┌─ DATA RECORDS
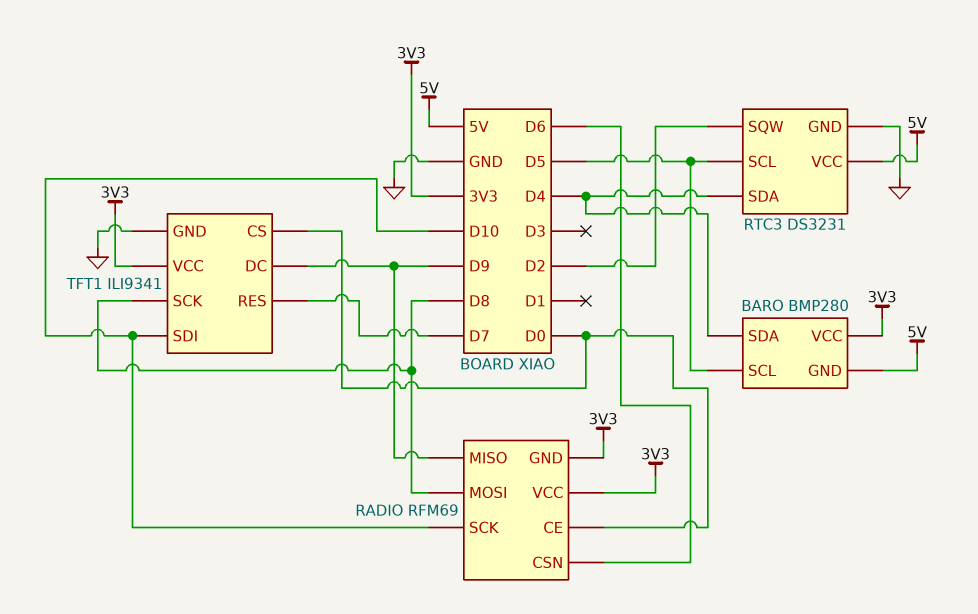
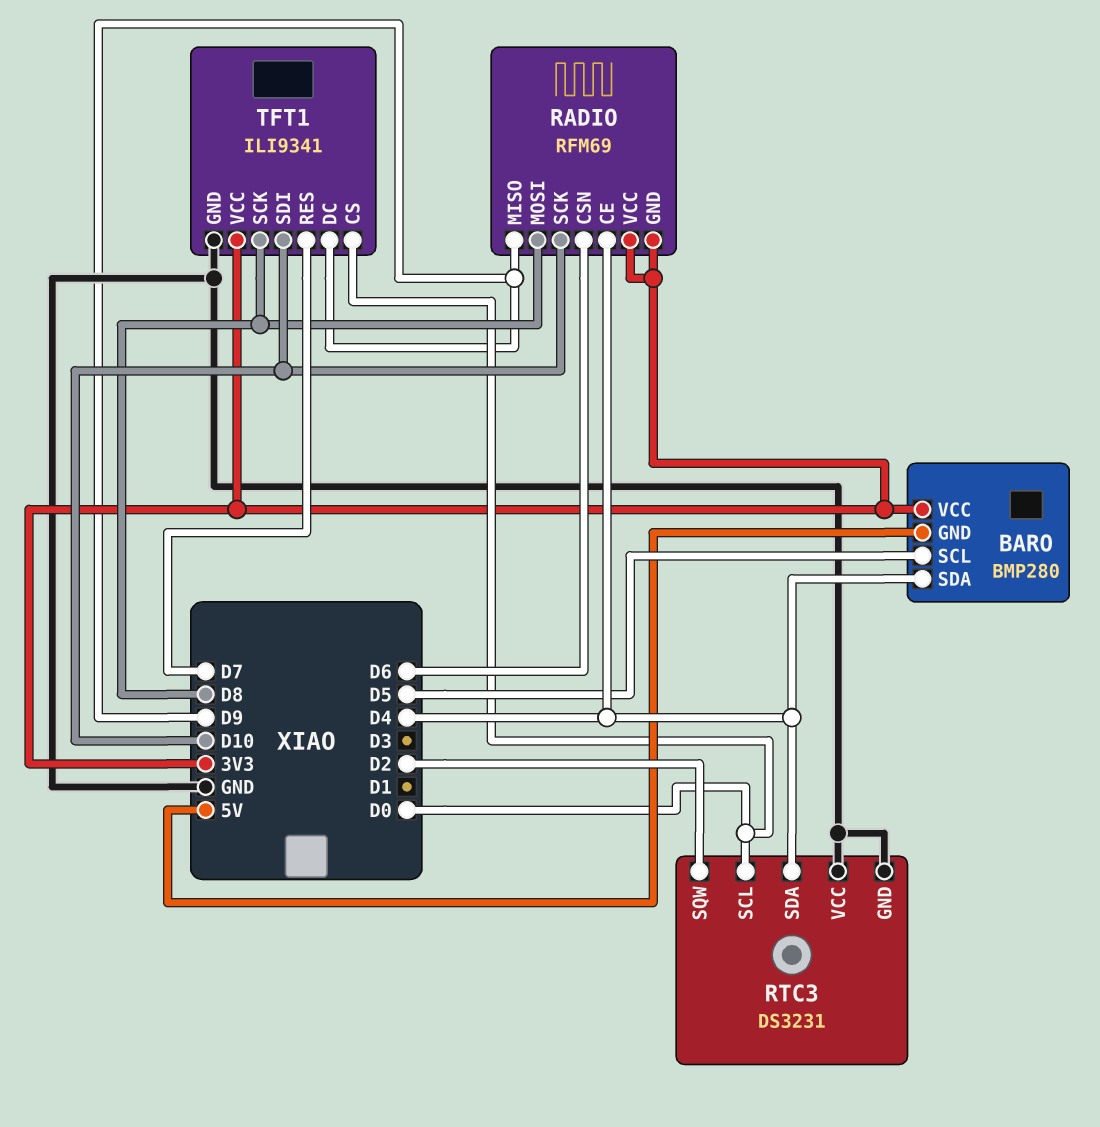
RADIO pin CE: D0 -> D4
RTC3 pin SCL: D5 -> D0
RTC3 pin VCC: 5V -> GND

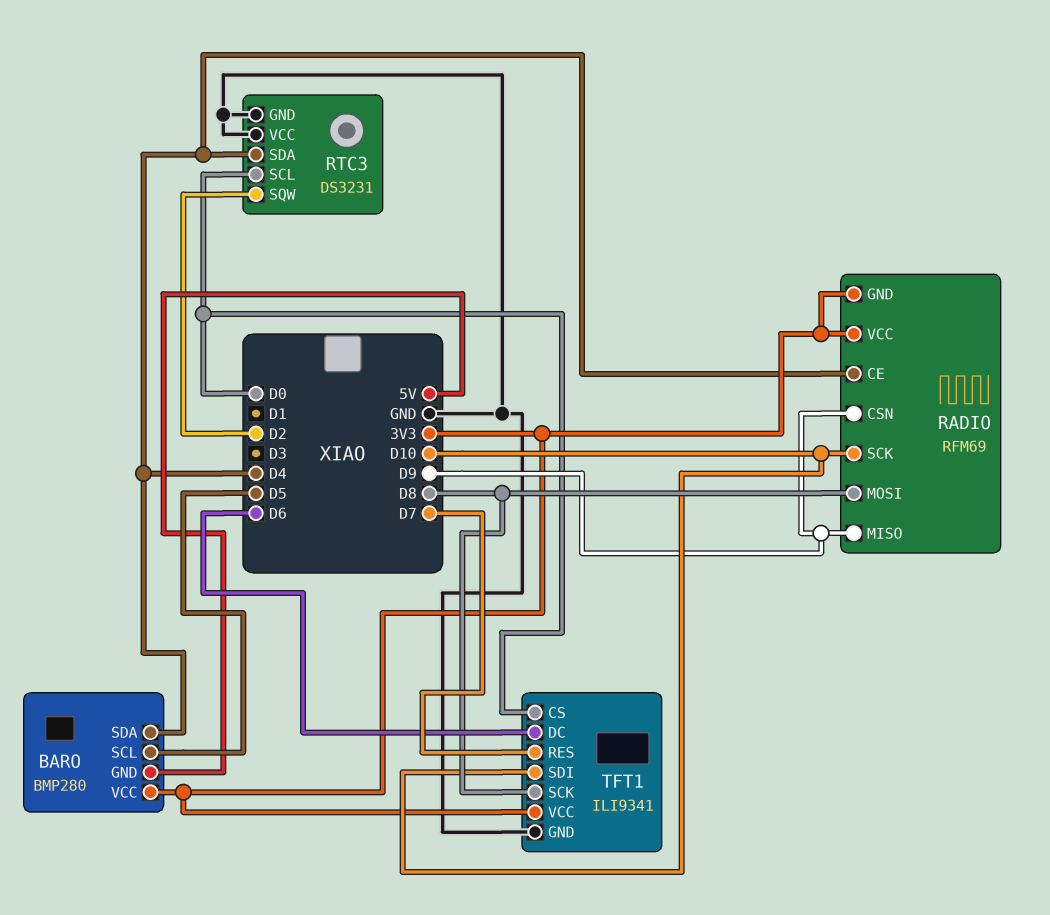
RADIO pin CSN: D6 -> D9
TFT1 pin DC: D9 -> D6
└─
PROBLEM DESCRIPTION -> Make an exact copy of the data, leaving its pictures out.

RESULT ->
RADIO pin CE: D0 -> D4
RTC3 pin SCL: D5 -> D0
RTC3 pin VCC: 5V -> GND

RADIO pin CSN: D6 -> D9
TFT1 pin DC: D9 -> D6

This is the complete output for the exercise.